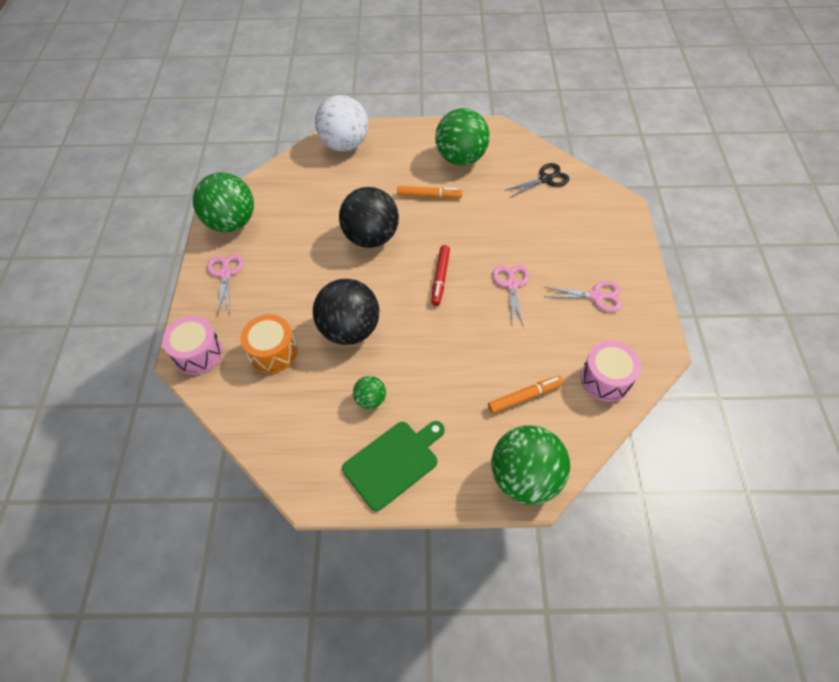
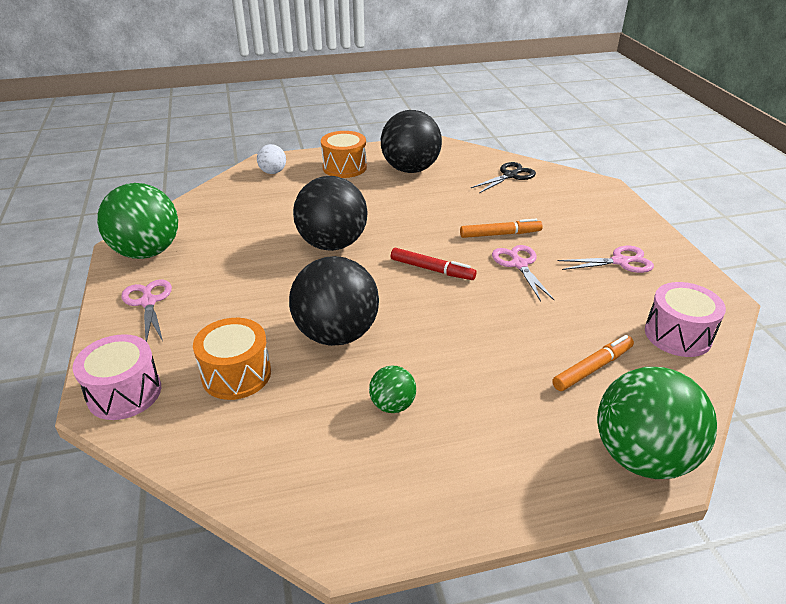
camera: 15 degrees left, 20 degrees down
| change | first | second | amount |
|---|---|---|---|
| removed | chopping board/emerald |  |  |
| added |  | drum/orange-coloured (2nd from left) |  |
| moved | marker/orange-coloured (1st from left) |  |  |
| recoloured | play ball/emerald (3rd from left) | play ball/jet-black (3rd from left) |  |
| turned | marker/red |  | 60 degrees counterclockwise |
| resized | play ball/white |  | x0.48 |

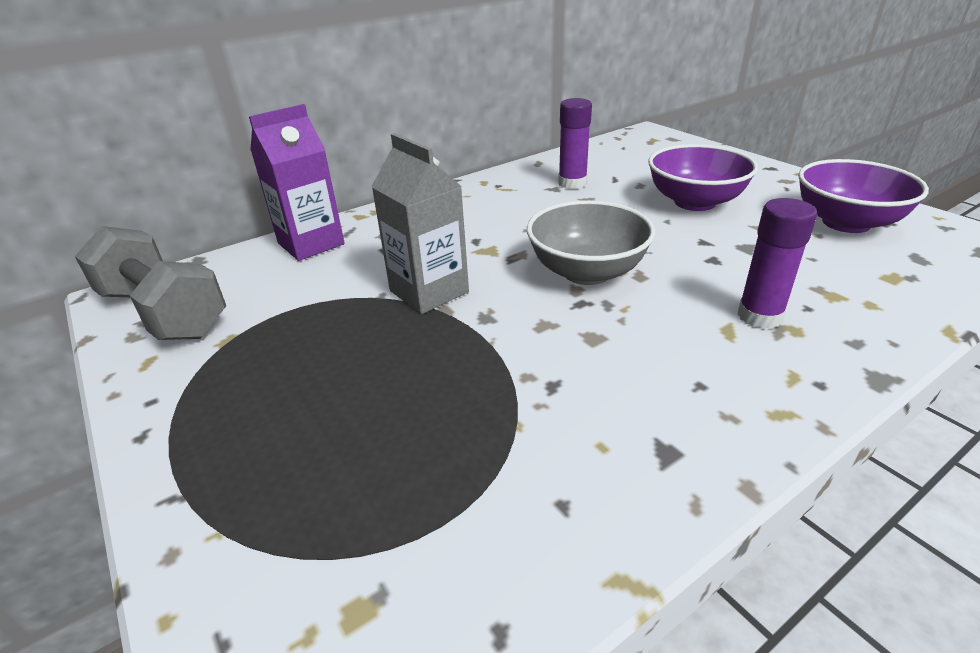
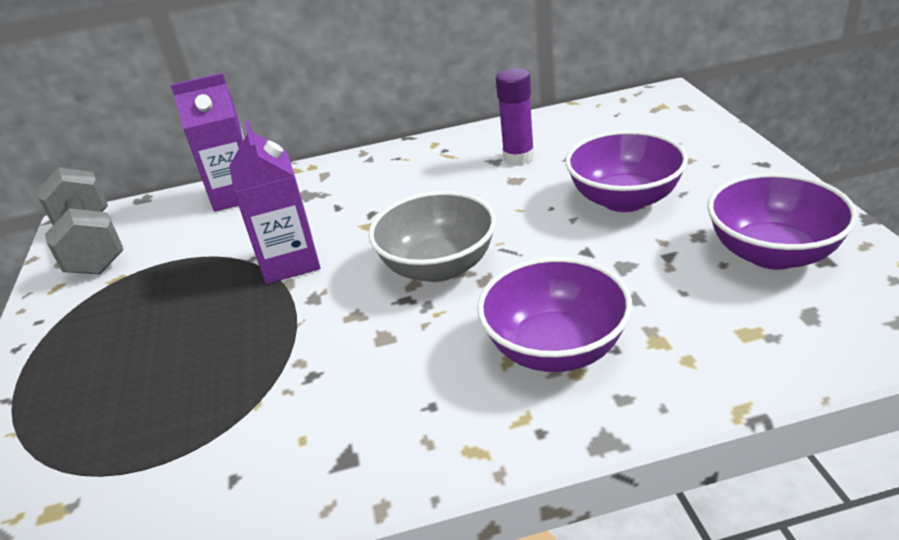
camera: 25 degrees right, 0 degrees up
| change | first | second | amount |
|---|---|---|---|
| replaced | glue/purple (2nd from left) | bowl/purple (1st from left) |  |
| recoloured | juice carton/gray | juice carton/purple (2nd from left) |  |

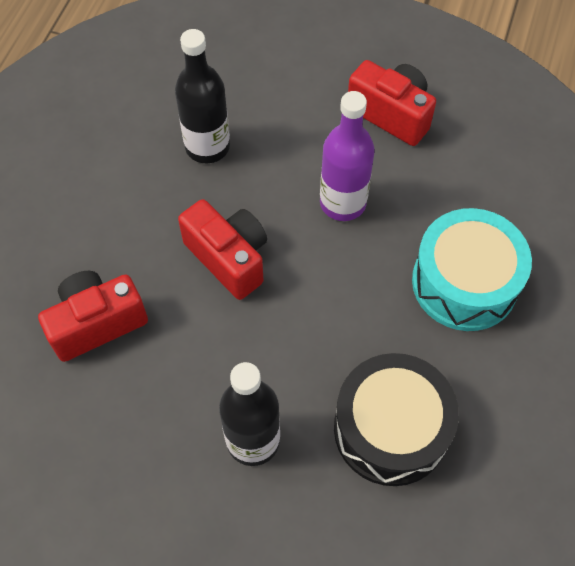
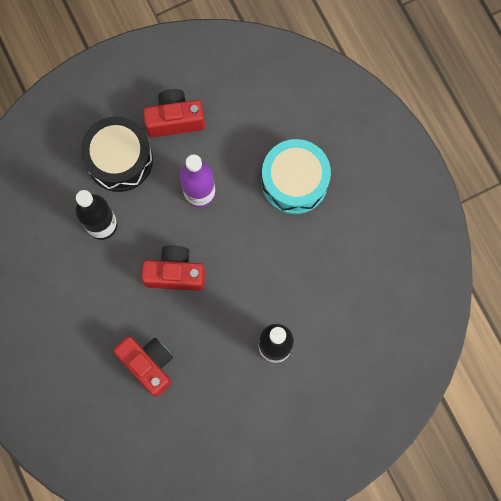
camera: 45 degrees left, 15 degrees up
| change | first | second | amount |
|---|---|---|---|
| moved | drum/jet-black |  |  |
| turned | photo camera/red (1st from left) |  | 120 degrees clockwise |

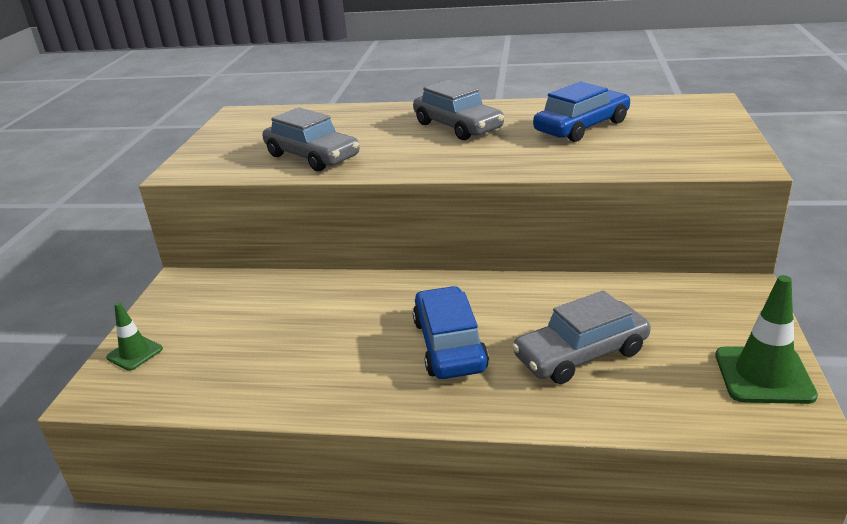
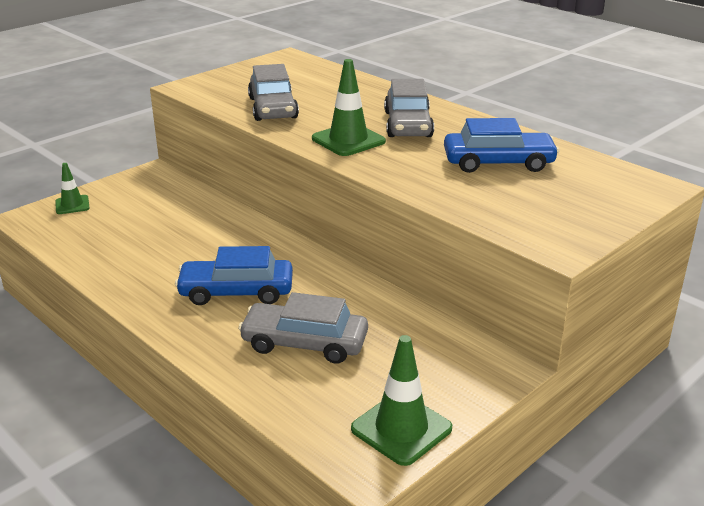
camera: 35 degrees right, 0 degrees up
| change | first | second | amount |
|---|---|---|---|
| added |  | traffic cone/emerald (2nd from left) |  |
| turned | automobile/cobalt (1st from left) |  | 120 degrees counterclockwise |

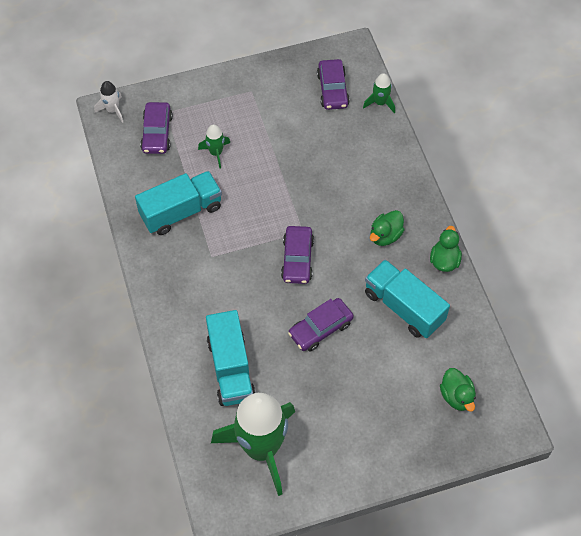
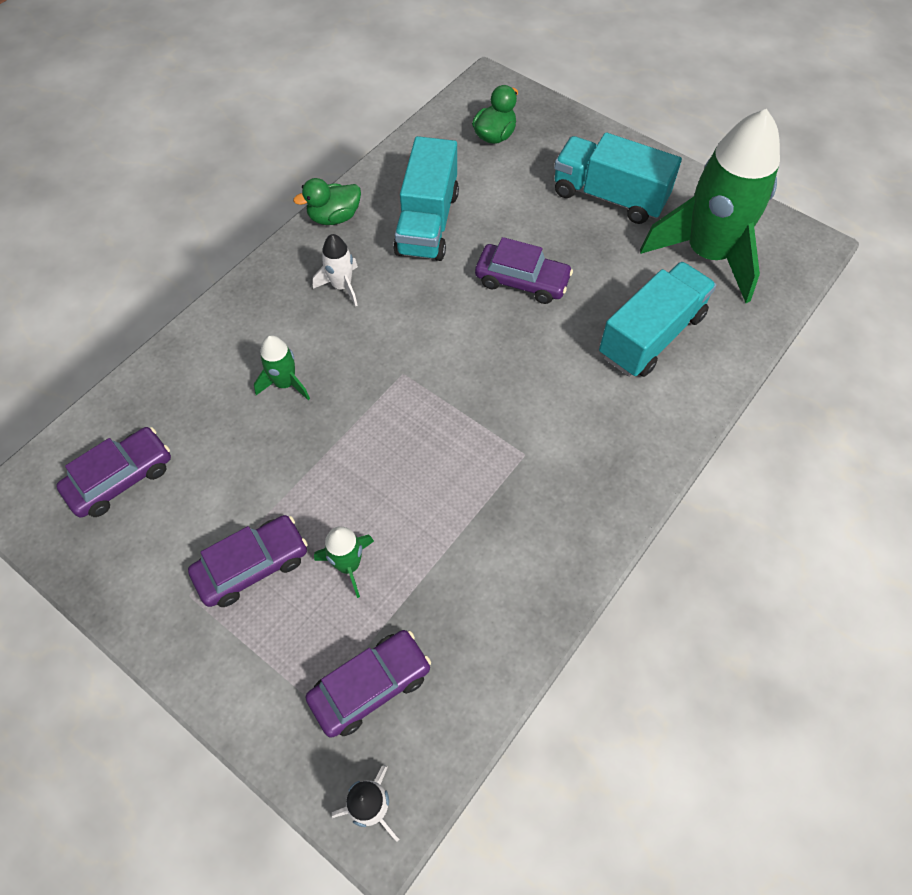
camera: 125 degrees left, 0 degrees up
| change | first | second | amount |
|---|---|---|---|
| moved | truck/turquoise (1st from left in the first image) | truck/turquoise (2nd from left) |  |
| moved | automobile/purple (2nd from left) |  |  |
| moved | spaceship/emerald (3rd from left in the first image) | spaceship/emerald (1st from left) |  |
| replaced | duck/emerald (1st from left) | spaceship/white (1st from left) |  |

▸ Your task: The lines above from the one with "drum/orange-coloured (2nd from" through the one with "60 degrees counterclockwise |" are to be duplicated exactly, ends included, with nothing added.

▸ Output for this exercise:
| added |  | drum/orange-coloured (2nd from left) |  |
| moved | marker/orange-coloured (1st from left) |  |  |
| recoloured | play ball/emerald (3rd from left) | play ball/jet-black (3rd from left) |  |
| turned | marker/red |  | 60 degrees counterclockwise |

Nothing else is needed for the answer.